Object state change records

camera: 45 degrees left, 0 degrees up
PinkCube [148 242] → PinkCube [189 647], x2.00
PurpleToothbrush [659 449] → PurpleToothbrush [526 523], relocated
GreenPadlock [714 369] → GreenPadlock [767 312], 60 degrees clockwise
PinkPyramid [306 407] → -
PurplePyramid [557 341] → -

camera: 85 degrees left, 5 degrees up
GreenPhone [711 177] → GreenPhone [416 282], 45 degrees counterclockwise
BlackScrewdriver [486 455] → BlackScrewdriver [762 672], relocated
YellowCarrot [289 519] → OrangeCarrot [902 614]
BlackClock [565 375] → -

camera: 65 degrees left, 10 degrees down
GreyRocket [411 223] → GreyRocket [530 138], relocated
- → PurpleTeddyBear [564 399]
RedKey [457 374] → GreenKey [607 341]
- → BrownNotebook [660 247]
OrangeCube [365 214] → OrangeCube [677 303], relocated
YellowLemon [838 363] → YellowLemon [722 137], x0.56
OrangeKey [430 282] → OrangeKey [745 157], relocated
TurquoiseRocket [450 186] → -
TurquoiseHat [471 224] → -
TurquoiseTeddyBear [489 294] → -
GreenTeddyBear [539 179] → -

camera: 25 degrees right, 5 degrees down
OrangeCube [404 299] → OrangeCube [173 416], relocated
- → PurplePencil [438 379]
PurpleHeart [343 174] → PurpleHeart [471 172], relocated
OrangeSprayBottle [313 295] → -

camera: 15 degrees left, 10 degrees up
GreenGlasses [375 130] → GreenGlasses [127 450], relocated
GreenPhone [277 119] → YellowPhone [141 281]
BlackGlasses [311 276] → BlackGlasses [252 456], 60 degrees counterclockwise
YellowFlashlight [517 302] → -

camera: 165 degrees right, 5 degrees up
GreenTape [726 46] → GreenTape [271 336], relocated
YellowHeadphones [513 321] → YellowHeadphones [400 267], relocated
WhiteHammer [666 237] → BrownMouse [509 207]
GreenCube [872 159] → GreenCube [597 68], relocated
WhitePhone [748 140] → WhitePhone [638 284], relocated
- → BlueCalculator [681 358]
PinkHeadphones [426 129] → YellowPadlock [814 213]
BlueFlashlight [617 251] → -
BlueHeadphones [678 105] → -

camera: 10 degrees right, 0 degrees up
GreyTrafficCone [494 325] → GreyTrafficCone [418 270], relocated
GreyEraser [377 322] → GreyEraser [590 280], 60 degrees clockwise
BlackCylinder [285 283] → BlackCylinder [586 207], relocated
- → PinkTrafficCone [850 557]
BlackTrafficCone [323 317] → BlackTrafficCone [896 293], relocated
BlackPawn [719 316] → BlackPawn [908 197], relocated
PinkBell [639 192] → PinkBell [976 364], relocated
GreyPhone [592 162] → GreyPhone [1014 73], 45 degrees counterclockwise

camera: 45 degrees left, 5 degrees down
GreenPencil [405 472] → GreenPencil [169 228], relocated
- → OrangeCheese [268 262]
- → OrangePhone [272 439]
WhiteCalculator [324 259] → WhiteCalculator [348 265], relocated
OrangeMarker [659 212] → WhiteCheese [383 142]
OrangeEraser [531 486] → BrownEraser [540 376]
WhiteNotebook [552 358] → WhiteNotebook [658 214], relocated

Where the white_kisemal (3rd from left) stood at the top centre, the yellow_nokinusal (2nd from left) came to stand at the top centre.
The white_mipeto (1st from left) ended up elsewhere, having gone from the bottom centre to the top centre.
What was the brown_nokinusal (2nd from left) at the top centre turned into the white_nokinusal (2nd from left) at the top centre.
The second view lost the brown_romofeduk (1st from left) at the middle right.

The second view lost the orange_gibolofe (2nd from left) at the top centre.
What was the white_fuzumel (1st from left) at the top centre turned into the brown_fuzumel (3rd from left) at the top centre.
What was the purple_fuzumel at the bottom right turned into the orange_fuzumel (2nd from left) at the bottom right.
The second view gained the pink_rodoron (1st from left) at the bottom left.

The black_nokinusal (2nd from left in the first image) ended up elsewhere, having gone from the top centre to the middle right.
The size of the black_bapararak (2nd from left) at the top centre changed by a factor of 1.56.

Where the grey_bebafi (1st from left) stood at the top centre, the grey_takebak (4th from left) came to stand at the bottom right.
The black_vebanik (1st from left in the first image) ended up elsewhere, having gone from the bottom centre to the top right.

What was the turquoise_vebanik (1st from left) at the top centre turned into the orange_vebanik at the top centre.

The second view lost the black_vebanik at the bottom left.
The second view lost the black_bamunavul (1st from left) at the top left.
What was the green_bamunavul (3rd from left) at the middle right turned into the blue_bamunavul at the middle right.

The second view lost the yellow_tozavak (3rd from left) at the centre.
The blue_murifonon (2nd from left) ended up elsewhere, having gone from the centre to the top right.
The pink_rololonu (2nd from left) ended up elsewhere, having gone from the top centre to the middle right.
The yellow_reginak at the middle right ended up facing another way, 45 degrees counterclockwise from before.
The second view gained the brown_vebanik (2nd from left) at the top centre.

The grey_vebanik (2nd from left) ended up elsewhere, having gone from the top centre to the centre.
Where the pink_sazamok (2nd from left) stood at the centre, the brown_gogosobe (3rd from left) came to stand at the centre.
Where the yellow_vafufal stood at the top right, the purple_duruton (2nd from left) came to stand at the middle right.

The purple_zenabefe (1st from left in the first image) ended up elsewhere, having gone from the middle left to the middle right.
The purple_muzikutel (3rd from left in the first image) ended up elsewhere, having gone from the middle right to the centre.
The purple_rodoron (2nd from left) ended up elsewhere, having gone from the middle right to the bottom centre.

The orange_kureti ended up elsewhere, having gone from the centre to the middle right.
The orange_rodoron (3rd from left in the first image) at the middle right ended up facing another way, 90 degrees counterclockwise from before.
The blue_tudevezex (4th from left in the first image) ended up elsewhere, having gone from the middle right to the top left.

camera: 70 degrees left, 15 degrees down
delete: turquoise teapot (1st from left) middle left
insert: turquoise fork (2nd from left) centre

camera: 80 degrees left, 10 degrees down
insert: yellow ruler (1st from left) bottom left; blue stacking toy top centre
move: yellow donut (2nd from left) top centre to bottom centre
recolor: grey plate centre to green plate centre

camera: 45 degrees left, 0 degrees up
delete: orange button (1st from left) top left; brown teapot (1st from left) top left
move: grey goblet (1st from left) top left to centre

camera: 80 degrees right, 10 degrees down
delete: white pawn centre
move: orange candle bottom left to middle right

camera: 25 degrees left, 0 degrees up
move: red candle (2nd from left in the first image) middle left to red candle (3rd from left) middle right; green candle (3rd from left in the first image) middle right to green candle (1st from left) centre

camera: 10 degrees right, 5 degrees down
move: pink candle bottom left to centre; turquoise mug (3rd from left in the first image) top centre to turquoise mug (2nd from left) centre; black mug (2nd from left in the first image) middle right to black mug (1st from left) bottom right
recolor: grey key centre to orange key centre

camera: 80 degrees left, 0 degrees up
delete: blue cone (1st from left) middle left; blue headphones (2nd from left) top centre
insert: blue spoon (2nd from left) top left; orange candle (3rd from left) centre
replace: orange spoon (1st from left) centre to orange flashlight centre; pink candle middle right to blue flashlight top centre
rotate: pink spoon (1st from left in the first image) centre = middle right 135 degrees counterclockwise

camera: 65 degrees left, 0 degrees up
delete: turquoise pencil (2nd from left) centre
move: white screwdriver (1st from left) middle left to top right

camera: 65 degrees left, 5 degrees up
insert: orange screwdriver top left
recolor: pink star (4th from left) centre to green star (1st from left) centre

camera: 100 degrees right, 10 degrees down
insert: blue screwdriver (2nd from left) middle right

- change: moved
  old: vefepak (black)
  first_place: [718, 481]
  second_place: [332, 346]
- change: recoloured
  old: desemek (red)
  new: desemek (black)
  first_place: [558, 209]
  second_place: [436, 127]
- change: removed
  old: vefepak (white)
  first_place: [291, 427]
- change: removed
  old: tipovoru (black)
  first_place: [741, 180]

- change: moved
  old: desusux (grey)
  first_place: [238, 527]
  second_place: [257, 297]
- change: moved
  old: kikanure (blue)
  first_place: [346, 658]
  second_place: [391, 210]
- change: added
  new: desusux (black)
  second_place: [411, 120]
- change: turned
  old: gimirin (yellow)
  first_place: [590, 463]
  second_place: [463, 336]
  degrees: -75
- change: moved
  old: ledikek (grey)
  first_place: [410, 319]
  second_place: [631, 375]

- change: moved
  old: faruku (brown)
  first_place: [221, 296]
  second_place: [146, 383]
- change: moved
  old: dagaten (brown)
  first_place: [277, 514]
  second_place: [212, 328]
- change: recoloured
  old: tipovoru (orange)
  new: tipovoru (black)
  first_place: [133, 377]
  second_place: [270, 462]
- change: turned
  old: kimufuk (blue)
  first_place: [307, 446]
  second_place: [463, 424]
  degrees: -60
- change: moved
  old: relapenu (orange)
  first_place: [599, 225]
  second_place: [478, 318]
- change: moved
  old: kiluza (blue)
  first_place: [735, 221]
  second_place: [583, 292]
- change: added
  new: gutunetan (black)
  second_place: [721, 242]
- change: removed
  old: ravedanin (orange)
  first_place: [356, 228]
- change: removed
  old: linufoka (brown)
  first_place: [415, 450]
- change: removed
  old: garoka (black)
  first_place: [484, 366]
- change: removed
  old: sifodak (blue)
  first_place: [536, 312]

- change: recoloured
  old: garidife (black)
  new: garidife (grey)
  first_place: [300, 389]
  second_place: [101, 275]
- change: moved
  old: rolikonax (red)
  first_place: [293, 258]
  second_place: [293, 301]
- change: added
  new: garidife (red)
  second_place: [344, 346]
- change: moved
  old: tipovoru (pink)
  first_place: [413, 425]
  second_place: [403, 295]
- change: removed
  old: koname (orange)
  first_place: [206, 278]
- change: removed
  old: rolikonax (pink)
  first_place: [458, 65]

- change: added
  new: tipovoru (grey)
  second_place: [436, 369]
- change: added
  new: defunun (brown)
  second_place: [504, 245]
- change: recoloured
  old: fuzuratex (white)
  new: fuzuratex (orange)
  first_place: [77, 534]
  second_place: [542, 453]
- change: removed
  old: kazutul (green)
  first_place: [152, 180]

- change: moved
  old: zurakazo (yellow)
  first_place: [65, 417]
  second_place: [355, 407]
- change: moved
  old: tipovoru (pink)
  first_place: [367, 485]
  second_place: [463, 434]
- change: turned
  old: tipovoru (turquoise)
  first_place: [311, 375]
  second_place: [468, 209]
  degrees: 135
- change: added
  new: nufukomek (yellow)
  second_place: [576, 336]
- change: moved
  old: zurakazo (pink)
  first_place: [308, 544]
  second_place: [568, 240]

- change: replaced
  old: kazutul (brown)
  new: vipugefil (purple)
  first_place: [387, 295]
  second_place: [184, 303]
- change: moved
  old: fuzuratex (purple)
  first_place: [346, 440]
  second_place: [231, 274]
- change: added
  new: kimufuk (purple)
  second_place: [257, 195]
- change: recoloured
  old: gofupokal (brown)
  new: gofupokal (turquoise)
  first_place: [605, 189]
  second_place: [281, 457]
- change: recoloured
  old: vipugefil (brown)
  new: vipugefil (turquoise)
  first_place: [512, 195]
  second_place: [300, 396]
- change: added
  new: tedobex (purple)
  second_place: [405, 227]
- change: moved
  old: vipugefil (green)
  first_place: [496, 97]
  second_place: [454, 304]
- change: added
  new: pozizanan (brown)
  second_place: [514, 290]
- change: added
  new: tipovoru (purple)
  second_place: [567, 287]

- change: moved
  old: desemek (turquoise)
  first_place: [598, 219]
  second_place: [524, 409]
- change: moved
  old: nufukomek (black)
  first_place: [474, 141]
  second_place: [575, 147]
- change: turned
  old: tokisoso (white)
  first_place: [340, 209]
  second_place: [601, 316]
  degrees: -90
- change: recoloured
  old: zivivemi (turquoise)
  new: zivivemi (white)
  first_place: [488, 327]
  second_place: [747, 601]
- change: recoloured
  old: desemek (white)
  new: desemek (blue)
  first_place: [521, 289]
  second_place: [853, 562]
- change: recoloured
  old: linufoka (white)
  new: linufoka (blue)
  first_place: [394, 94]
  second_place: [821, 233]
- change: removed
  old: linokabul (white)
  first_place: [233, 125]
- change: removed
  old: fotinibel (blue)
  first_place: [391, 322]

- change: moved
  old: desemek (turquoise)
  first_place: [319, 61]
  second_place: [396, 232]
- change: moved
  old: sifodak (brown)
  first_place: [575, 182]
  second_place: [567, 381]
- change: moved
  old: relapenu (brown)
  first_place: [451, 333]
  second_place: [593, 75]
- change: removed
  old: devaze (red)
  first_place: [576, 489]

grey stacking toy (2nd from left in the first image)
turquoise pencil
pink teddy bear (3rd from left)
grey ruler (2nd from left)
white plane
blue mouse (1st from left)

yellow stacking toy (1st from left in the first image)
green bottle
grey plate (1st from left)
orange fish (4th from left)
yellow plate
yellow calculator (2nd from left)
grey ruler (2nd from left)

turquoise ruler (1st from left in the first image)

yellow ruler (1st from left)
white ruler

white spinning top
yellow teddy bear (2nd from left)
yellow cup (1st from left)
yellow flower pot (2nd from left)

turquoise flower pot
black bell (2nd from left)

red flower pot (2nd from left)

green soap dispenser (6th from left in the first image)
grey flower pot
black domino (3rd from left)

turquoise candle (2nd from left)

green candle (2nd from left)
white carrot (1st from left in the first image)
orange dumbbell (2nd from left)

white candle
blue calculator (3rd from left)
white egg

THE TASK: Copy task for the entries above: every line with the string "vefepak".

PROBLEM SOLUTION:
  old: vefepak (black)
  old: vefepak (white)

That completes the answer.